> EXERCISE OBJECTIVE: Format the lines of the material below as a JSON list of strings, one string per line and with blank lines omitted, starting at the line with "Question: I am" and ending with the line with "(C) yellow point", both included.

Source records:
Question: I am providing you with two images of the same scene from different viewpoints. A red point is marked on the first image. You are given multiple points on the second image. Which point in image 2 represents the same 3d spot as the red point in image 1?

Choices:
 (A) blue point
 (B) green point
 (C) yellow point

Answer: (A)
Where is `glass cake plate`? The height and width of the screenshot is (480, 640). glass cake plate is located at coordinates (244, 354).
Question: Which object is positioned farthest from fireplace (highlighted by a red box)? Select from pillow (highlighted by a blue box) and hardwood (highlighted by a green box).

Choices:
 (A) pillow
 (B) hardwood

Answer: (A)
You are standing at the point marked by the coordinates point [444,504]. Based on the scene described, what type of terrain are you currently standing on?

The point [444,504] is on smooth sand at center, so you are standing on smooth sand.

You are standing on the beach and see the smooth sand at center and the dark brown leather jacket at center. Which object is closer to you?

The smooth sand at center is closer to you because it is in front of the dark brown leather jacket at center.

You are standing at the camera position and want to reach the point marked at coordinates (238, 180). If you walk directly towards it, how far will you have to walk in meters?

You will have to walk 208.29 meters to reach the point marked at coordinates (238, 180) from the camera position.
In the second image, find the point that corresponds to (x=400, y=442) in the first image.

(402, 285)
--
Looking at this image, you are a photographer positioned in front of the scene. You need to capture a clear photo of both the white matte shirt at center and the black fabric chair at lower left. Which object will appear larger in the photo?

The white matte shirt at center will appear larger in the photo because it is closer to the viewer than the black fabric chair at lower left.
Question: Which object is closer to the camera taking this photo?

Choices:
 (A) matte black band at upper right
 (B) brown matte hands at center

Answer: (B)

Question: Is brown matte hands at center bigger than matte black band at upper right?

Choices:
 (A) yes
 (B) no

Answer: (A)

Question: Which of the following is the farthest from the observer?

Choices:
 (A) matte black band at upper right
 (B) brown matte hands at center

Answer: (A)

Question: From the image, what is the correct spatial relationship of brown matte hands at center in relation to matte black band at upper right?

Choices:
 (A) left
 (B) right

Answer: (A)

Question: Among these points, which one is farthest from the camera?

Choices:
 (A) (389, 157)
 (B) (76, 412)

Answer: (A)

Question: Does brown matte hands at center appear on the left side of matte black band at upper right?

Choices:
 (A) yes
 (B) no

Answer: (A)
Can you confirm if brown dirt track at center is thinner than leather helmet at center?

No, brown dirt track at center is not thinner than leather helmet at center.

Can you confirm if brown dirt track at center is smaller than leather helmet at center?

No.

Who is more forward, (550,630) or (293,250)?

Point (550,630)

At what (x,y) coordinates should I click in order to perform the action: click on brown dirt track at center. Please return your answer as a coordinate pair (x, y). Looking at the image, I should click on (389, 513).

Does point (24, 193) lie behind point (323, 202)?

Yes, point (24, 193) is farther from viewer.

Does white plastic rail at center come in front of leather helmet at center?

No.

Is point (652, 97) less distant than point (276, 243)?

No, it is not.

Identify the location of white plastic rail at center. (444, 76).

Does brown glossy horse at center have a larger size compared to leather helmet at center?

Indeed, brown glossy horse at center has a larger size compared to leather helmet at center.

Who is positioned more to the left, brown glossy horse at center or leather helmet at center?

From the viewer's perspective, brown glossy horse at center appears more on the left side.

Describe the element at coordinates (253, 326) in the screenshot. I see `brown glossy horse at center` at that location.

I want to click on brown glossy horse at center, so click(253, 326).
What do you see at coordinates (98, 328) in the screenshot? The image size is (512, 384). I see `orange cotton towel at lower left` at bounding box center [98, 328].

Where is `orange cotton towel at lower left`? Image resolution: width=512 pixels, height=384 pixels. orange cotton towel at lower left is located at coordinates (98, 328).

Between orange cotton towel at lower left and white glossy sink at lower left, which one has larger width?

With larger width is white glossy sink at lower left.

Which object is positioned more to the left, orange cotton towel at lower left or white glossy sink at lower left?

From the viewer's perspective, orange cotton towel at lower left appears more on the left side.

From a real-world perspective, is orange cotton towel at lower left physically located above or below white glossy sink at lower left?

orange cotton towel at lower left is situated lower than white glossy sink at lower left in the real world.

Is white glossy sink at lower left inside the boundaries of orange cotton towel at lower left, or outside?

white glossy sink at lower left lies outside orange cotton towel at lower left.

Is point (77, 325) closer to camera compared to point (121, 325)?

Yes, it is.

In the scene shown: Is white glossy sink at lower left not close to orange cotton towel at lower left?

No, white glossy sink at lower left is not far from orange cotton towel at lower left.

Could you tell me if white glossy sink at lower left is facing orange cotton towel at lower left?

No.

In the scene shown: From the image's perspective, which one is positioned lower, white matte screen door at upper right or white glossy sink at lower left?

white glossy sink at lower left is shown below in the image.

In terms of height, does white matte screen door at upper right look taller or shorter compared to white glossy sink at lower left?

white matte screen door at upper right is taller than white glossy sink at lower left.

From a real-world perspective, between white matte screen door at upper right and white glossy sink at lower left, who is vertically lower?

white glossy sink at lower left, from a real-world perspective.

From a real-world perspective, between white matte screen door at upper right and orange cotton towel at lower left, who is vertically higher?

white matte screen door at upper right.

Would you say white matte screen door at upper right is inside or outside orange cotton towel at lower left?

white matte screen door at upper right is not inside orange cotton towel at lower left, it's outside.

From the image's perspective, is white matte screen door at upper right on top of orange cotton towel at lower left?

> COMPLETED TASK:
[
  "Question: I am providing you with two images of the same scene from different viewpoints. A red point is marked on the first image. You are given multiple points on the second image. Which point in image 2 represents the same 3d spot as the red point in image 1?",
  "Choices:",
  " (A) blue point",
  " (B) green point",
  " (C) yellow point"
]